== RECORDS PROVIDED ==
--- --- ---
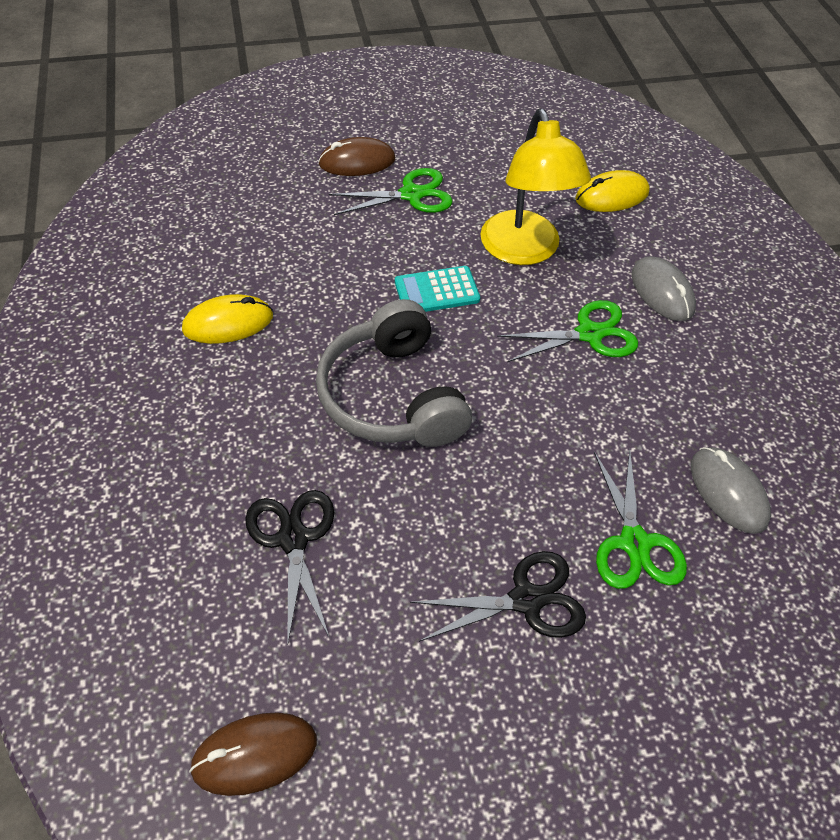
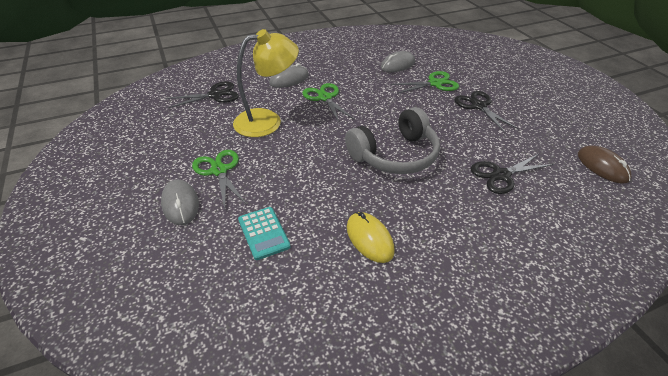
camera: 100 degrees left, 10 degrees down
(357, 162) = (180, 204): brown mouse -> grey mouse
(436, 291) = (309, 149): turquoise calculator -> turquoise calculator (263, 233)
(612, 196) = (215, 95): yellow mouse -> black scissors

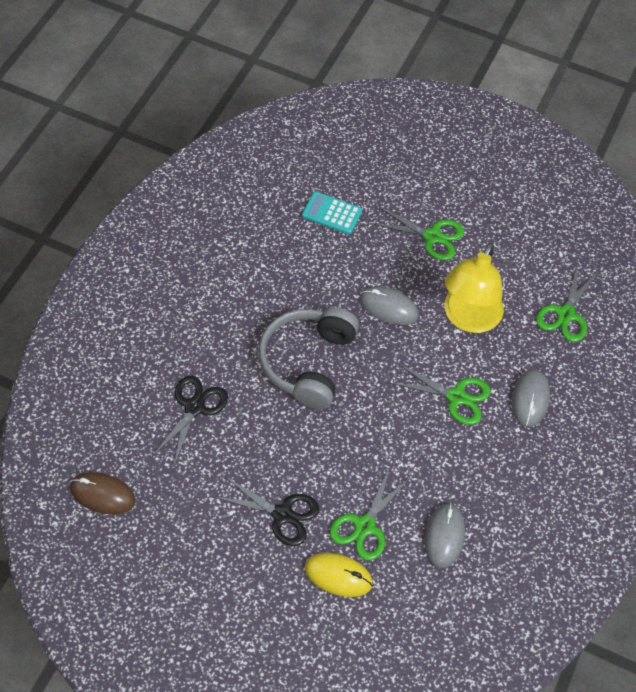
camera: 135 degrees right, 15 degrees up
(180, 204) = (418, 191): grey mouse -> grey mouse (388, 307)
(215, 95) = (565, 314): black scissors -> green scissors
(369, 239) = (254, 261): yellow mouse -> yellow mouse (338, 575)

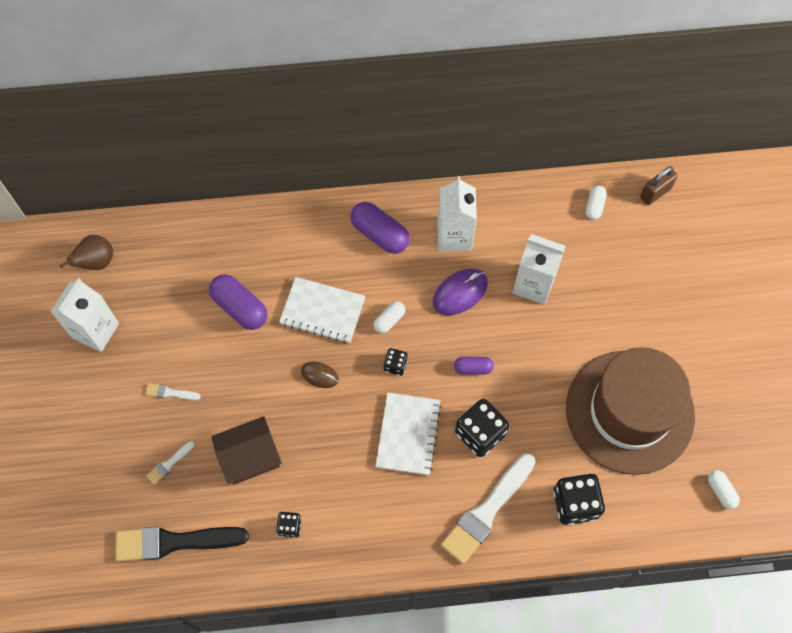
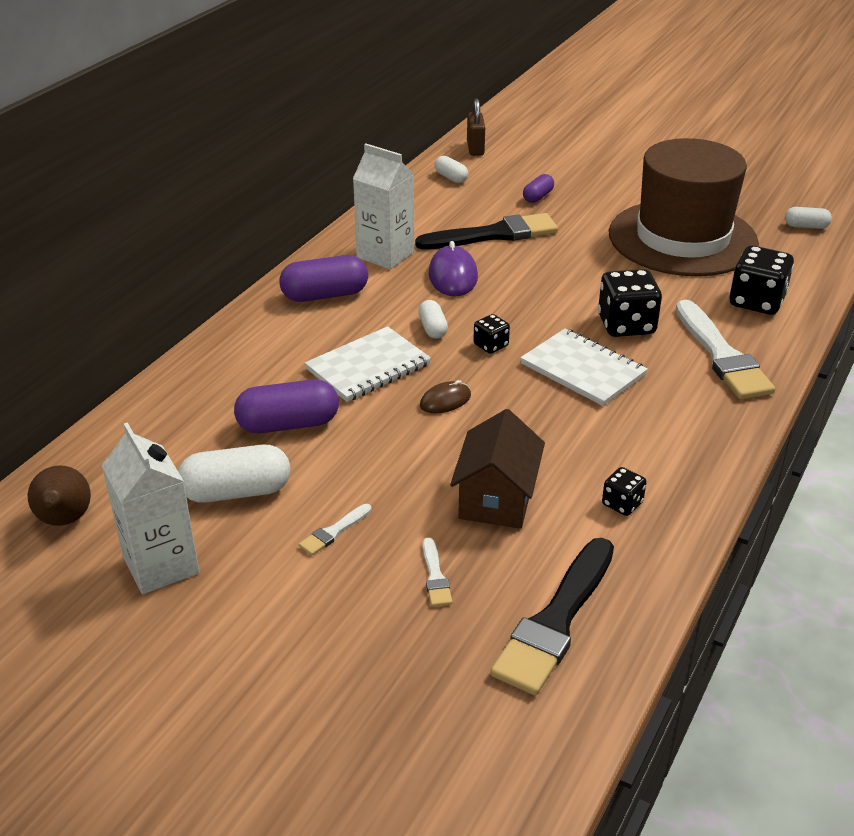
camera: 55 degrees left, 30 degrees down
(168, 324) = (236, 492): none -> white capsule
(473, 368) = (546, 301): purple capsule -> purple capsule (538, 197)
(533, 284) = (493, 235): white carton -> black brush

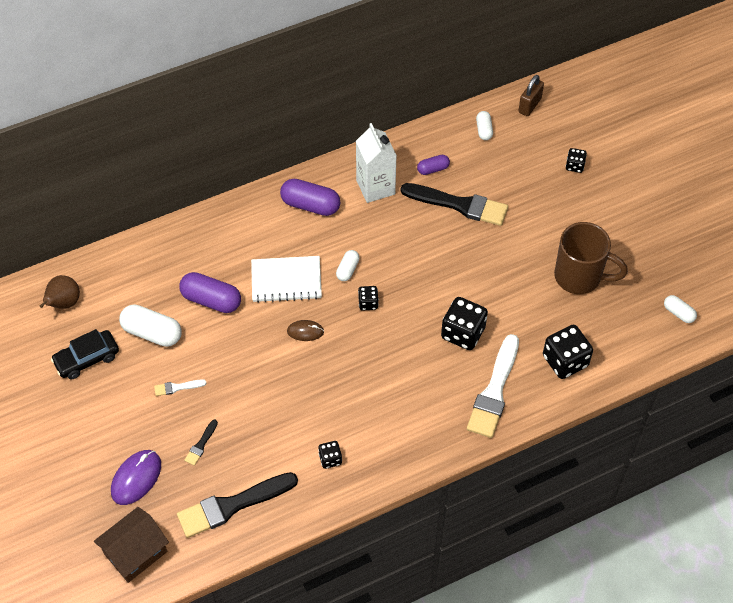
camera: 35 degrees right, 20 degrees up
(161, 565) = (87, 359): white carton -> black car
(435, 576) = (201, 444): white brush -> black brush
(453, 276) = (399, 230): purple mouse -> purple mouse (136, 478)
(496, 498) = (271, 416): brown house -> brown house (135, 553)
(538, 197) = (523, 182): purple capsule -> purple capsule (433, 169)
(572, 170) = (574, 166): none -> black dice
(582, 369) = (402, 353): white notebook -> none
(682, 238) = (579, 277): brown hat -> brown mug

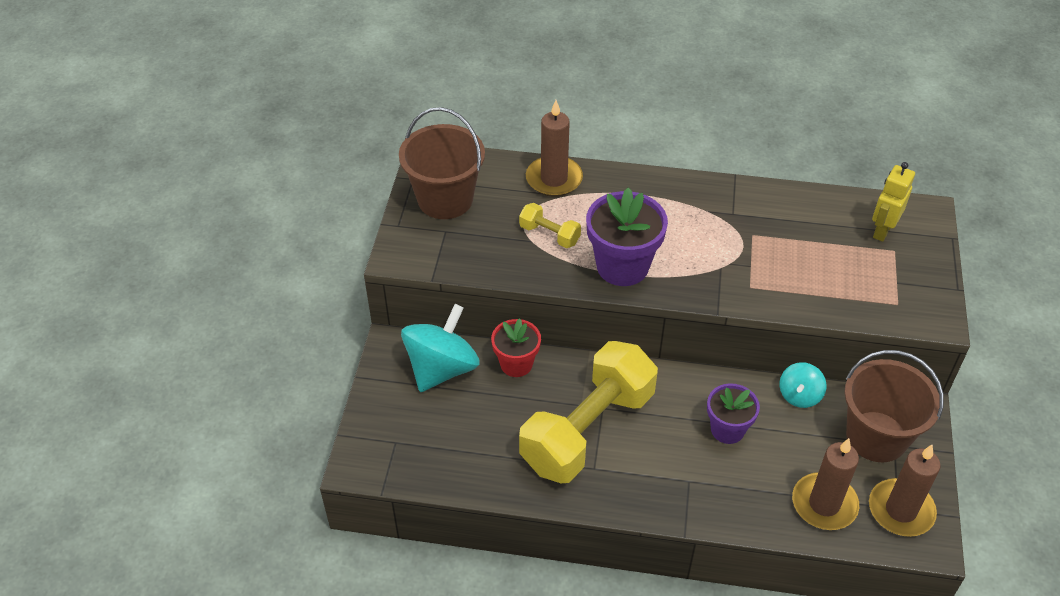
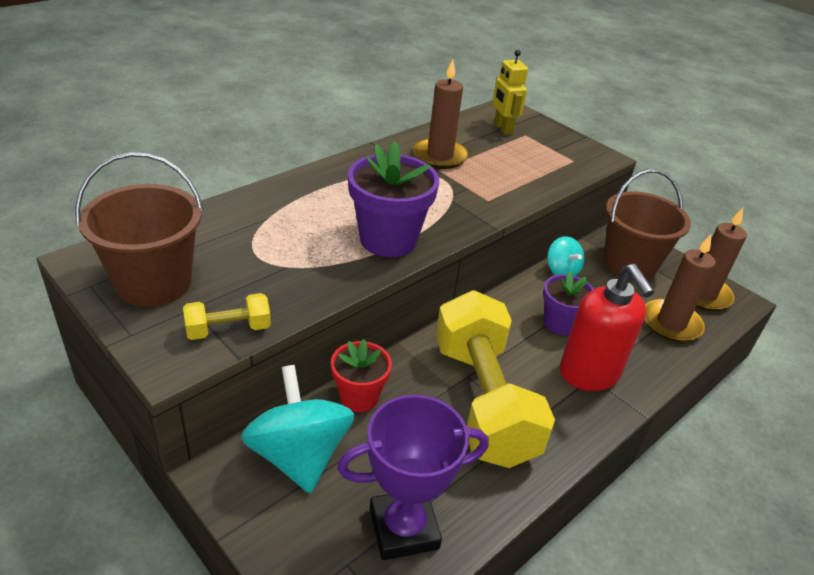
camera: 55 degrees left, 10 degrees down
(443, 452) = (403, 528): none -> purple trophy
(549, 234) = (296, 252): yellow dumbbell -> yellow dumbbell (228, 329)
(554, 179) = (239, 212): brown candle -> brown candle (440, 156)
(689, 477) = (589, 374): none -> red soap dispenser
--- --- ---
== ACTION ITEM ==
Word for word, please reproduce each entry above and leave out every picture.

== SOLUTION ==
camera: 100 degrees left, 10 degrees down
(357, 162) = (180, 204): brown mouse -> grey mouse
(436, 291) = (309, 149): turquoise calculator -> turquoise calculator (263, 233)
(612, 196) = (215, 95): yellow mouse -> black scissors

camera: 135 degrees right, 15 degrees up
(180, 204) = (418, 191): grey mouse -> grey mouse (388, 307)
(215, 95) = (565, 314): black scissors -> green scissors
(369, 239) = (254, 261): yellow mouse -> yellow mouse (338, 575)

camera: 55 degrees left, 30 degrees down
(168, 324) = (236, 492): none -> white capsule
(473, 368) = (546, 301): purple capsule -> purple capsule (538, 197)
(533, 284) = (493, 235): white carton -> black brush

camera: 35 degrees right, 20 degrees up
(161, 565) = (87, 359): white carton -> black car
(435, 576) = (201, 444): white brush -> black brush
(453, 276) = (399, 230): purple mouse -> purple mouse (136, 478)
(496, 498) = (271, 416): brown house -> brown house (135, 553)
(538, 197) = (523, 182): purple capsule -> purple capsule (433, 169)
(572, 170) = (574, 166): none -> black dice
(582, 369) = (402, 353): white notebook -> none
(682, 238) = (579, 277): brown hat -> brown mug

camera: 55 degrees left, 10 degrees down
(443, 452) = (403, 528): none -> purple trophy
(549, 234) = (296, 252): yellow dumbbell -> yellow dumbbell (228, 329)
(554, 179) = (239, 212): brown candle -> brown candle (440, 156)
(689, 477) = (589, 374): none -> red soap dispenser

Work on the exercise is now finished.